Source material:
((

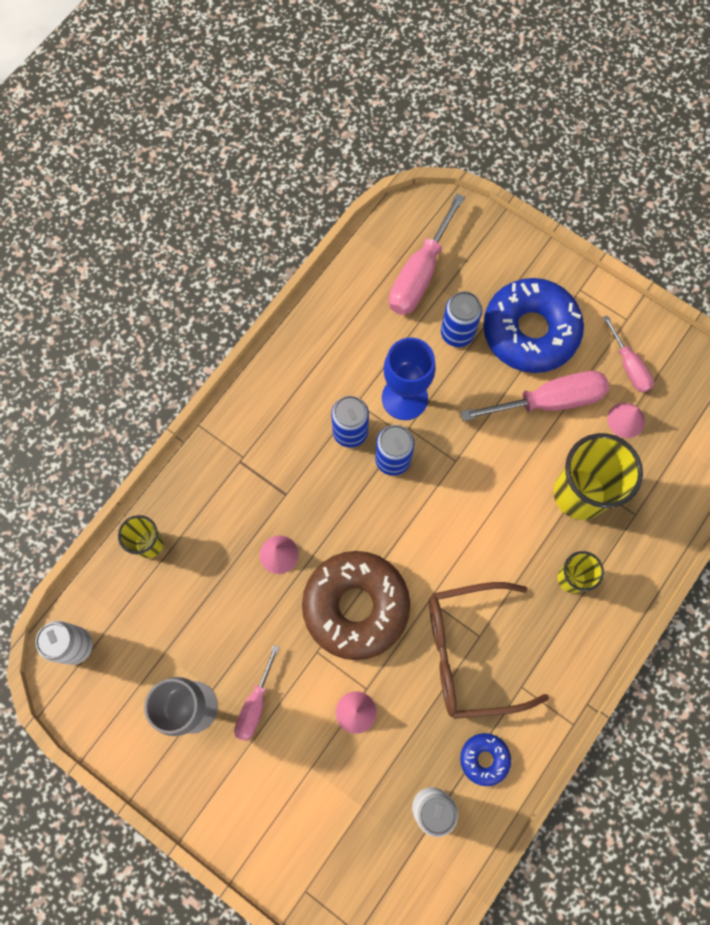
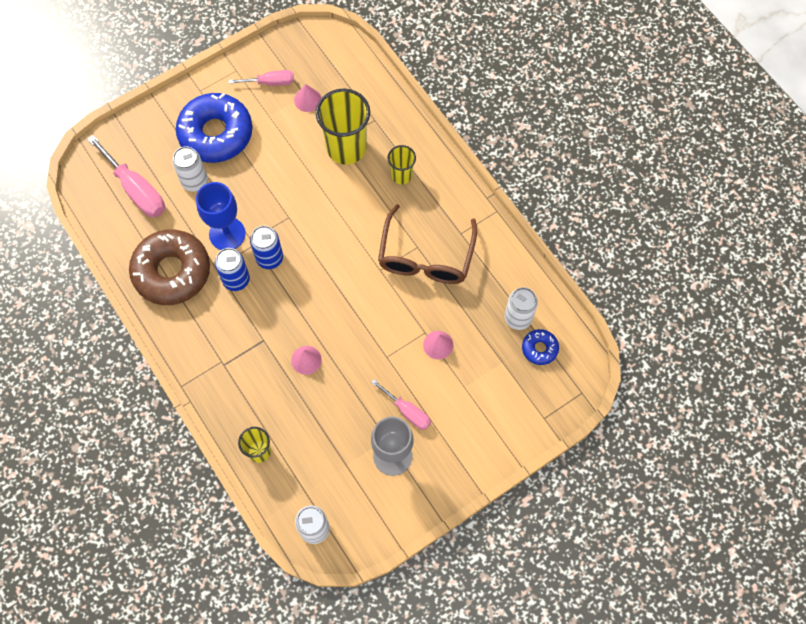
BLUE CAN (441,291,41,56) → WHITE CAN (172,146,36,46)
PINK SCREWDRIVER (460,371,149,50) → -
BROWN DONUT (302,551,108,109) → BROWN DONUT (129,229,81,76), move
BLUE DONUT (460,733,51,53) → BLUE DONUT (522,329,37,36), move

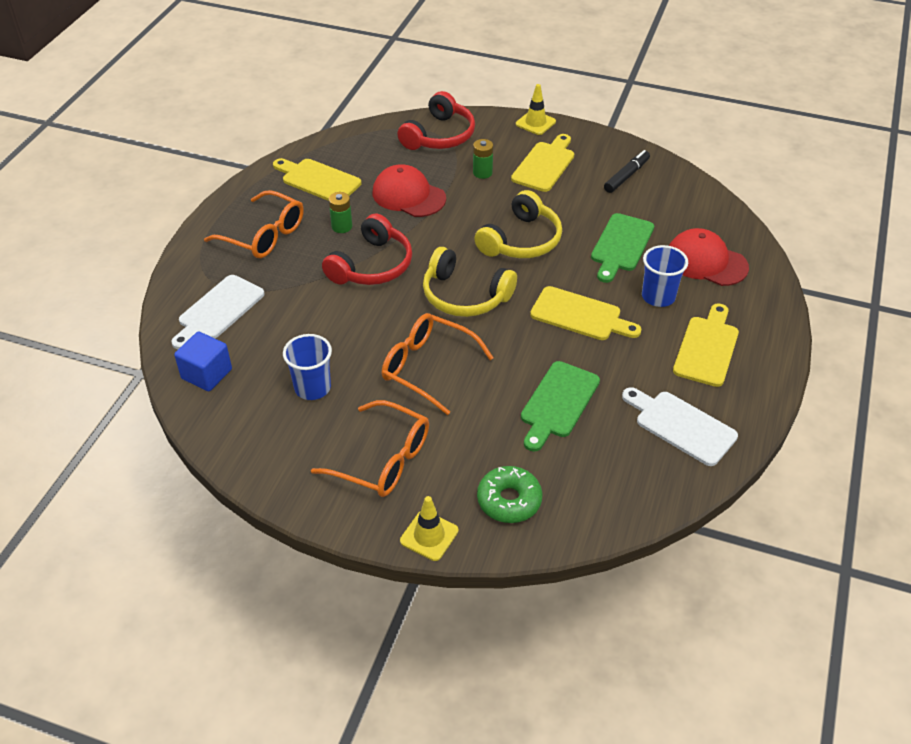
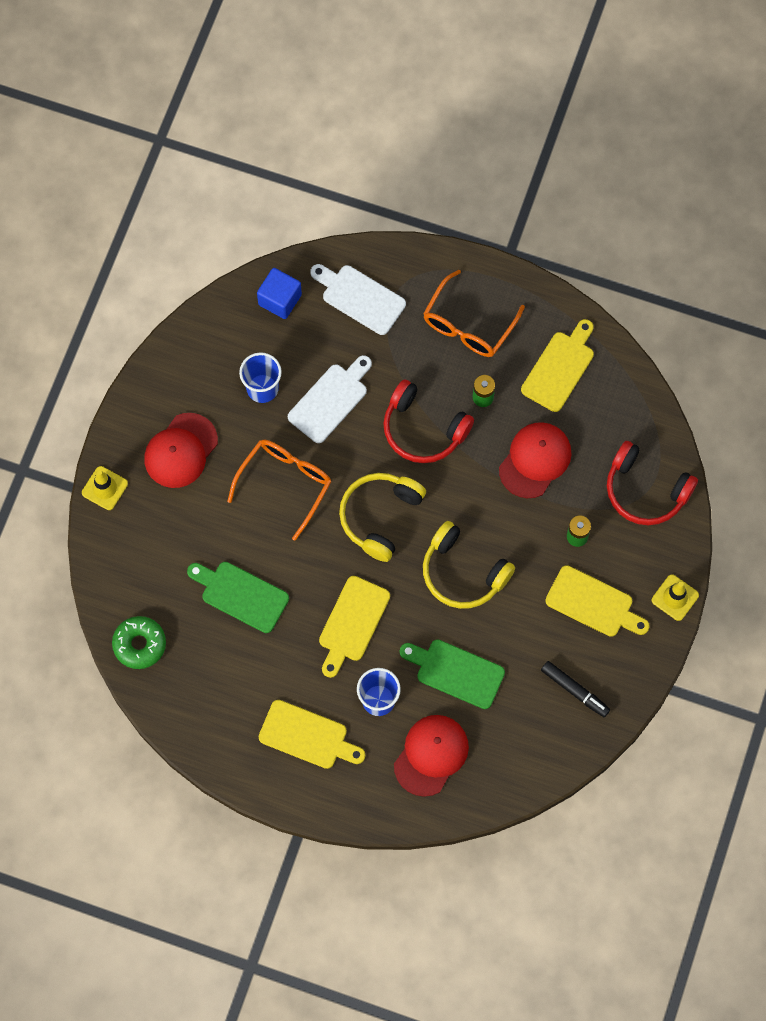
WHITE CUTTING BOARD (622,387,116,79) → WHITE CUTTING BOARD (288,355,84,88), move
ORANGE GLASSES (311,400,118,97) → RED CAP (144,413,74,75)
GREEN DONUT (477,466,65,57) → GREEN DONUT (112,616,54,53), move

))
((

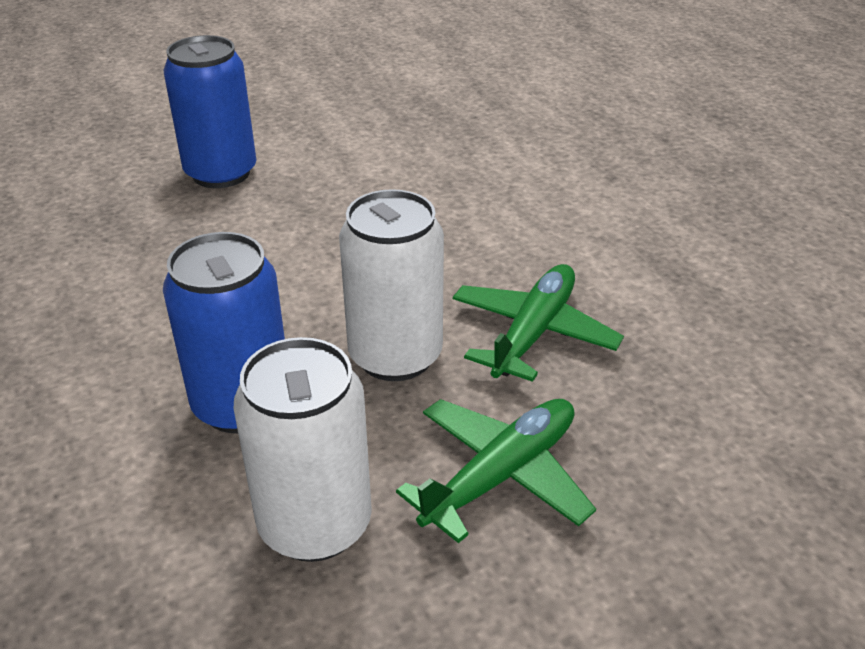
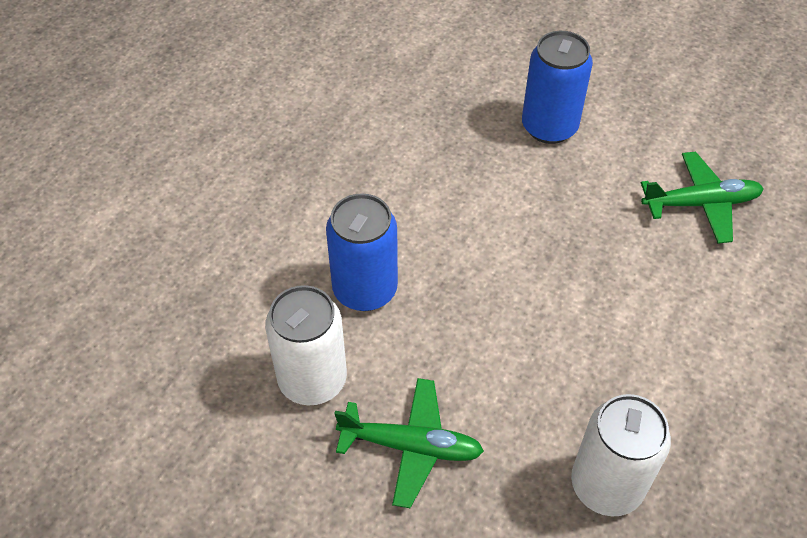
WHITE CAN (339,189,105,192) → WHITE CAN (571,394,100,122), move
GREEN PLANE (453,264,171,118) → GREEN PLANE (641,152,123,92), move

))
((

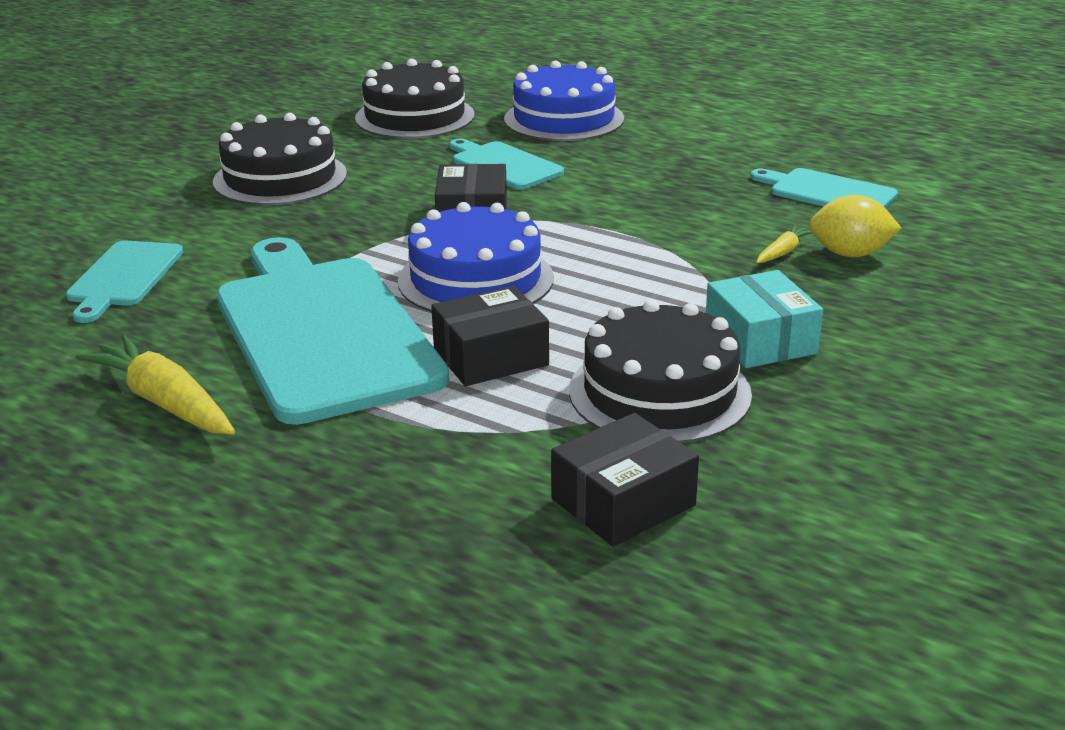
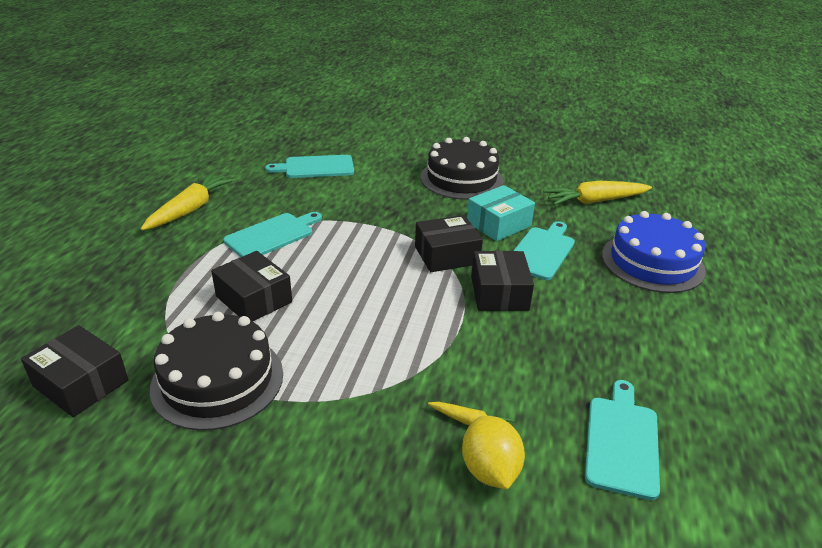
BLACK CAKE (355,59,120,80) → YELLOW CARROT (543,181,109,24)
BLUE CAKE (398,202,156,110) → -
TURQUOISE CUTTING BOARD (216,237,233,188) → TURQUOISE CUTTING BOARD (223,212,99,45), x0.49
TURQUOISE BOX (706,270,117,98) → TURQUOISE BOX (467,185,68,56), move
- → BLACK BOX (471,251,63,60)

))

To do: The lines to extract from the data above begin with the line containing "BLUE CAN (441,291,41,56)" and end with the line containing "BROWN DONUT (302,551,108,109)". Extract them exactly, including both.

Your response:
BLUE CAN (441,291,41,56) → WHITE CAN (172,146,36,46)
PINK SCREWDRIVER (460,371,149,50) → -
BROWN DONUT (302,551,108,109) → BROWN DONUT (129,229,81,76), move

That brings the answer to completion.